- Task objective: Retype, without any change, the first line of the records and every line after it through the one containing "(436, 346) = (556, 349): none -> blue duck".

• • • • • • •

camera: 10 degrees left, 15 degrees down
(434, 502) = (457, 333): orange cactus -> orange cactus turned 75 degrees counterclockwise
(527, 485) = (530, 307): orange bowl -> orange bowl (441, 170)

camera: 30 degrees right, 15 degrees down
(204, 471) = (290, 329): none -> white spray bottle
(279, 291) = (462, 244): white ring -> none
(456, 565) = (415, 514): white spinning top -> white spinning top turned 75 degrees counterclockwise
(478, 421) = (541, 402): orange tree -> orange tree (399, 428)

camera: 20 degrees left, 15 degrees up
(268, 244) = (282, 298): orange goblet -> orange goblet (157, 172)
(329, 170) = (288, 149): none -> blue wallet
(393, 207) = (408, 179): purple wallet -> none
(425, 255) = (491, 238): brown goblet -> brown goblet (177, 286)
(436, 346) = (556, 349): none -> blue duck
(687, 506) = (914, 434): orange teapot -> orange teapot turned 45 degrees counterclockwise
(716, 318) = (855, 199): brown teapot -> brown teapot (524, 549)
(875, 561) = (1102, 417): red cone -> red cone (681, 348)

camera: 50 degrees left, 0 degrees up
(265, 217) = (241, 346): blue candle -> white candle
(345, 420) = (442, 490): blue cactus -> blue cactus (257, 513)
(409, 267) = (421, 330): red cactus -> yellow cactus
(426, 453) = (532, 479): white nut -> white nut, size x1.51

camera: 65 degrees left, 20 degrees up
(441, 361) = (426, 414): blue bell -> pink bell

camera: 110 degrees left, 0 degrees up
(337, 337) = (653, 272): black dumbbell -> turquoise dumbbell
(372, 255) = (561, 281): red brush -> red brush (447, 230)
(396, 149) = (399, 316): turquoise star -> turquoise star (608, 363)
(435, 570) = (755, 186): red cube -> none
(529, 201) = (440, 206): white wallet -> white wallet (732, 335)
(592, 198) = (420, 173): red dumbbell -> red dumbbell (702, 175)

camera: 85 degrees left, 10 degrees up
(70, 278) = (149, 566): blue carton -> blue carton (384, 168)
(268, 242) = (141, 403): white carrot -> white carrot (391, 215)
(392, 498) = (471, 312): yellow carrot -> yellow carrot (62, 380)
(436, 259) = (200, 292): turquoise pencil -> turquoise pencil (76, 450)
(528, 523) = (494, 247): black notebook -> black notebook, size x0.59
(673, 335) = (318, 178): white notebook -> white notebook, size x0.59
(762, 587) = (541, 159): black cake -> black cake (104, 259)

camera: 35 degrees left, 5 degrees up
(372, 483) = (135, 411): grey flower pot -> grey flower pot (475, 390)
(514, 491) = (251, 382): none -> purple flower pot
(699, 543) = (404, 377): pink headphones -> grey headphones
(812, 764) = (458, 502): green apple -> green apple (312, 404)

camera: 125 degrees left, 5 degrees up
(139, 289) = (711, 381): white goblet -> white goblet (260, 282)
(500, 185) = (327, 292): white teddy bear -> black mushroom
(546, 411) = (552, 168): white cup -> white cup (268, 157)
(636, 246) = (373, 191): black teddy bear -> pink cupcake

• • • • • • •

- Output for this exercise:
camera: 10 degrees left, 15 degrees down
(434, 502) = (457, 333): orange cactus -> orange cactus turned 75 degrees counterclockwise
(527, 485) = (530, 307): orange bowl -> orange bowl (441, 170)

camera: 30 degrees right, 15 degrees down
(204, 471) = (290, 329): none -> white spray bottle
(279, 291) = (462, 244): white ring -> none
(456, 565) = (415, 514): white spinning top -> white spinning top turned 75 degrees counterclockwise
(478, 421) = (541, 402): orange tree -> orange tree (399, 428)

camera: 20 degrees left, 15 degrees up
(268, 244) = (282, 298): orange goblet -> orange goblet (157, 172)
(329, 170) = (288, 149): none -> blue wallet
(393, 207) = (408, 179): purple wallet -> none
(425, 255) = (491, 238): brown goblet -> brown goblet (177, 286)
(436, 346) = (556, 349): none -> blue duck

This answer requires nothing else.